Brief: In the data below, how many lines include the word "none"? Give only the number.

Records shown:

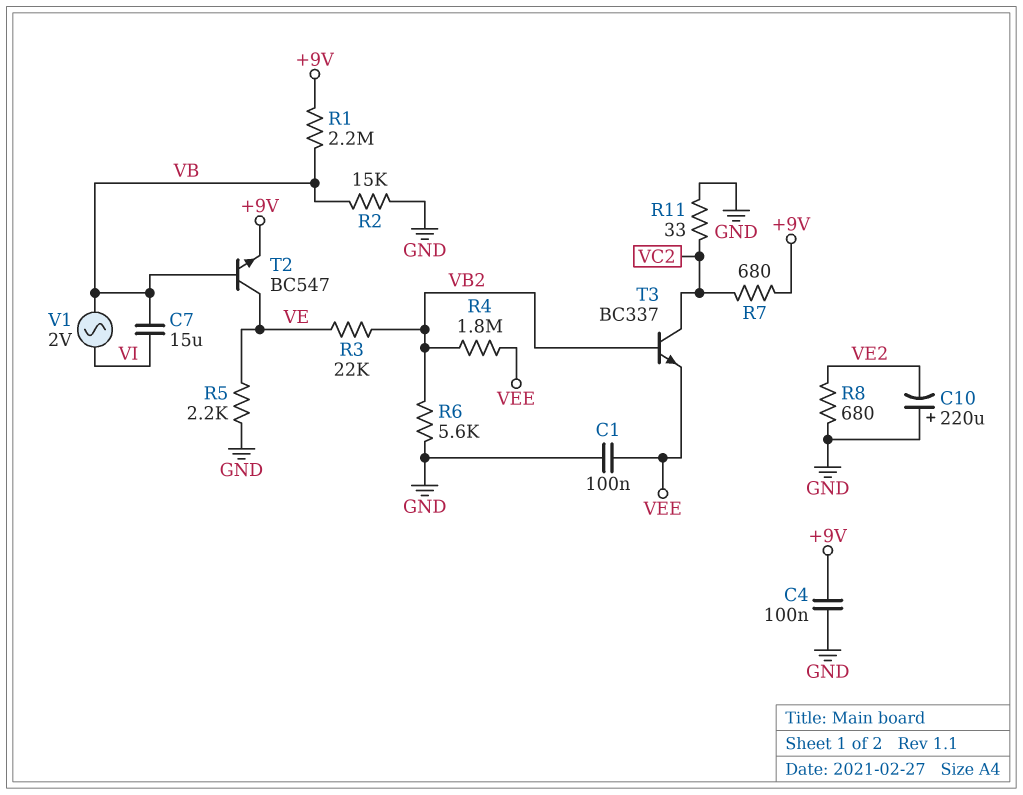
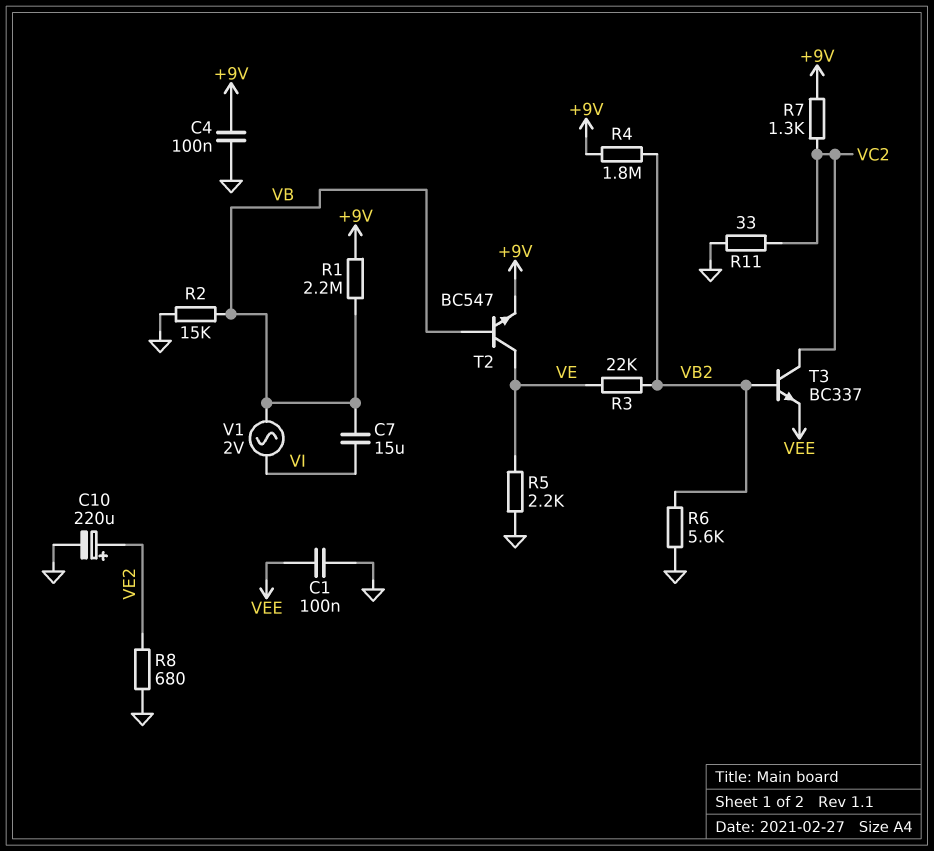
C10: 220uF (plus GND, minus VE2) -> 220uF (plus VE2, minus GND)
R4: 1.8M (VB2, VEE) -> 1.8M (+9V, VB2)
R7: 680 (+9V, VC2) -> 1.3k (+9V, VC2)

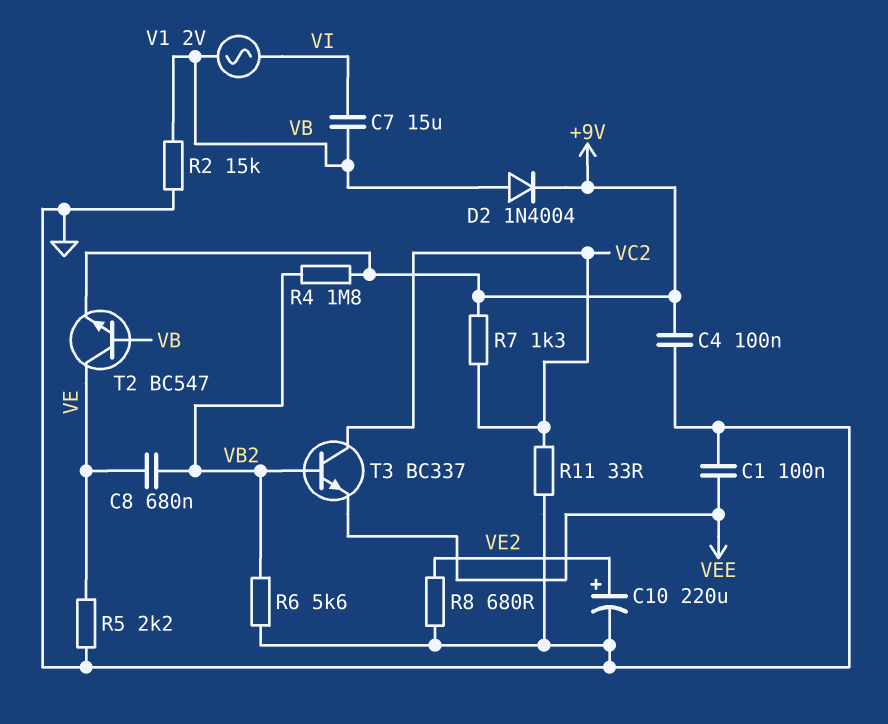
C8: none -> 680nF (VB2, VE)
D2: none -> diode 1N4004 (A VB, K +9V)
R1: 2.2M (+9V, VB) -> none
R3: 22k (VB2, VE) -> none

Exercise output: 4